= Beginning of Section =

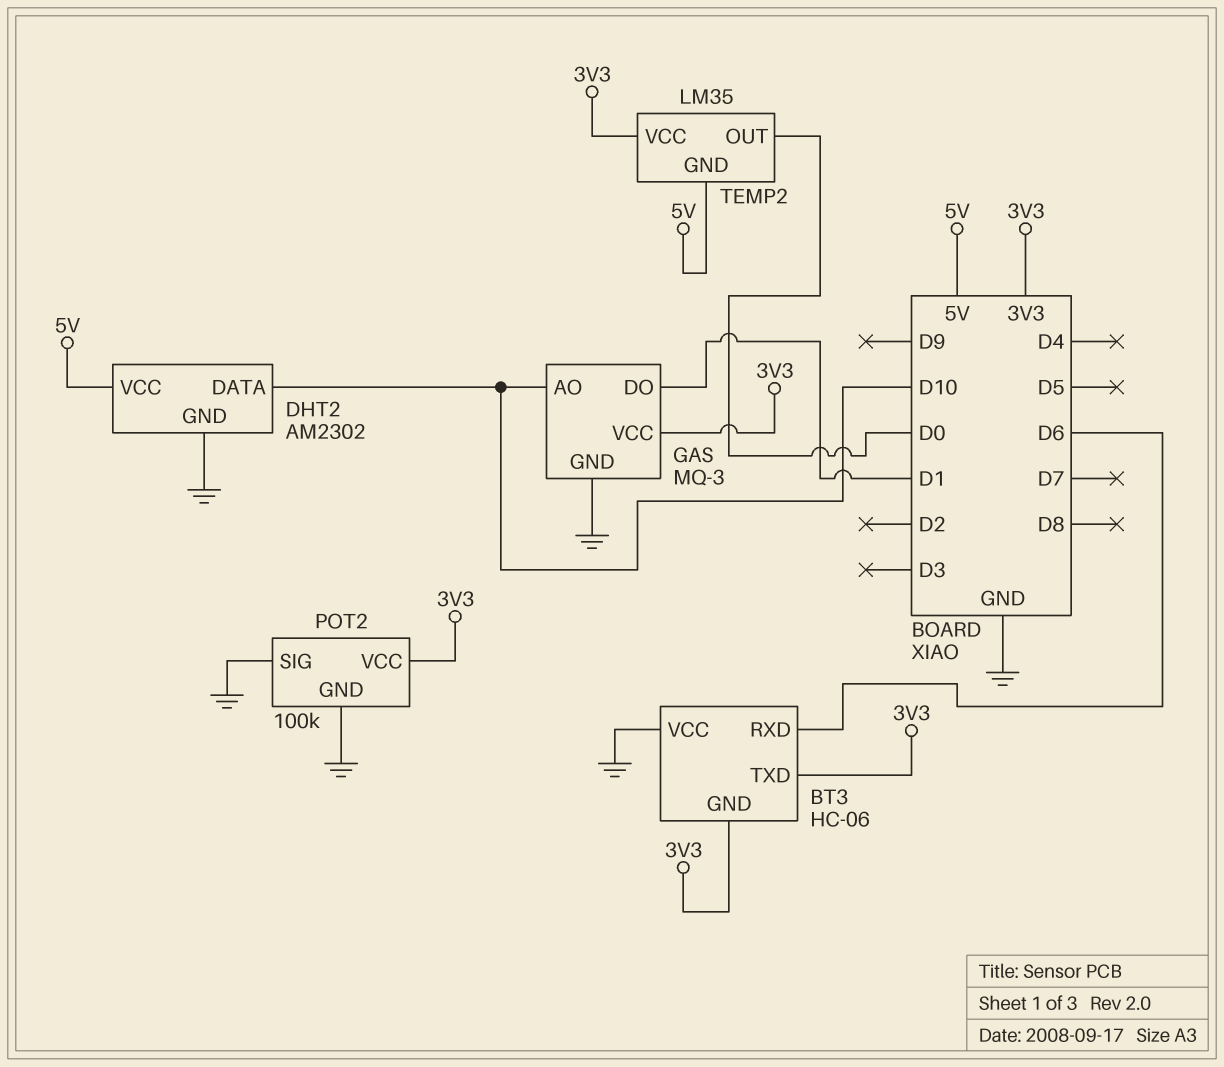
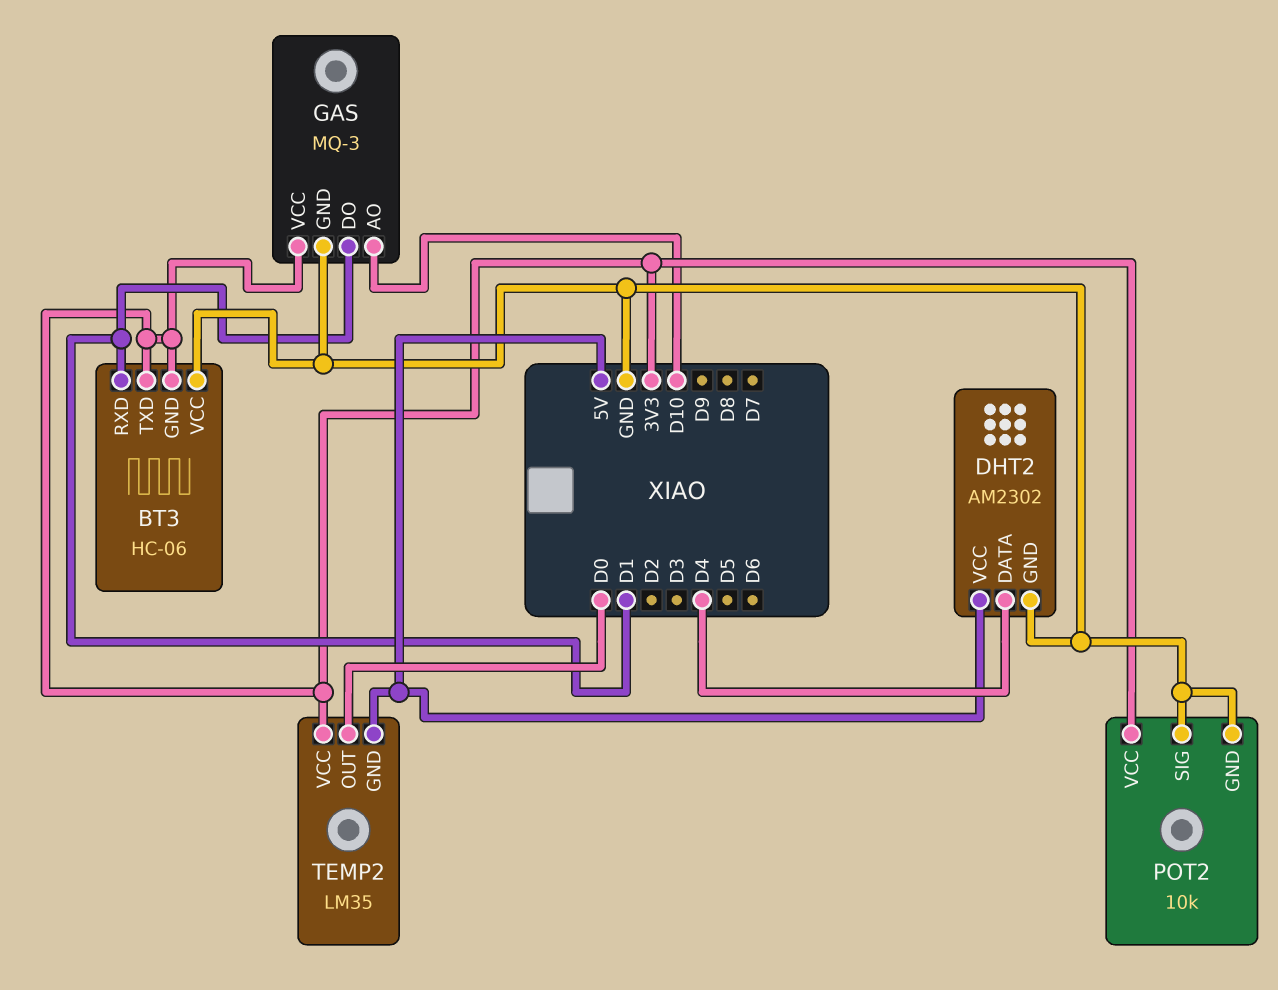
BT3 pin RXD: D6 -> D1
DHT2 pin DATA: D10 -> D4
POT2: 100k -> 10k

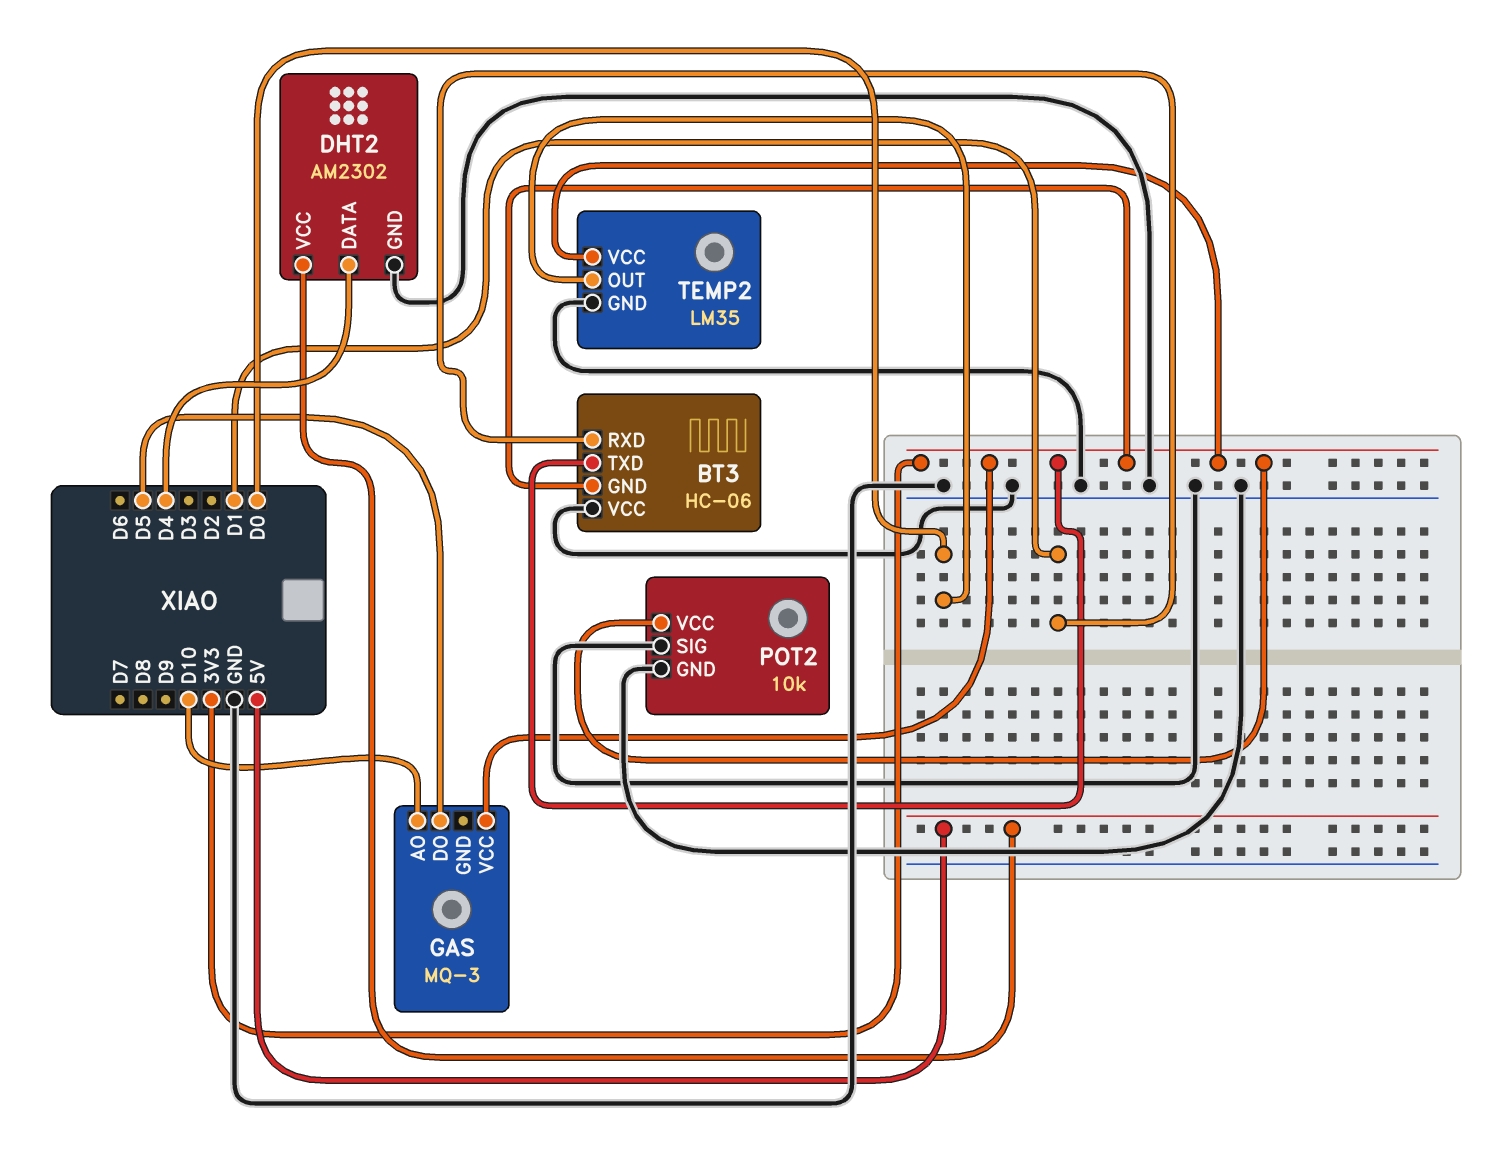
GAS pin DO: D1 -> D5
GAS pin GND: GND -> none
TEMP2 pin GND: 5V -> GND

= End of Section =

(TASK OBJECTIVE) An exact copy of every line above, minus the pictures, is the required output.

(SOLUTION FOR THIS PROBLEM)
BT3 pin RXD: D6 -> D1
DHT2 pin DATA: D10 -> D4
POT2: 100k -> 10k

GAS pin DO: D1 -> D5
GAS pin GND: GND -> none
TEMP2 pin GND: 5V -> GND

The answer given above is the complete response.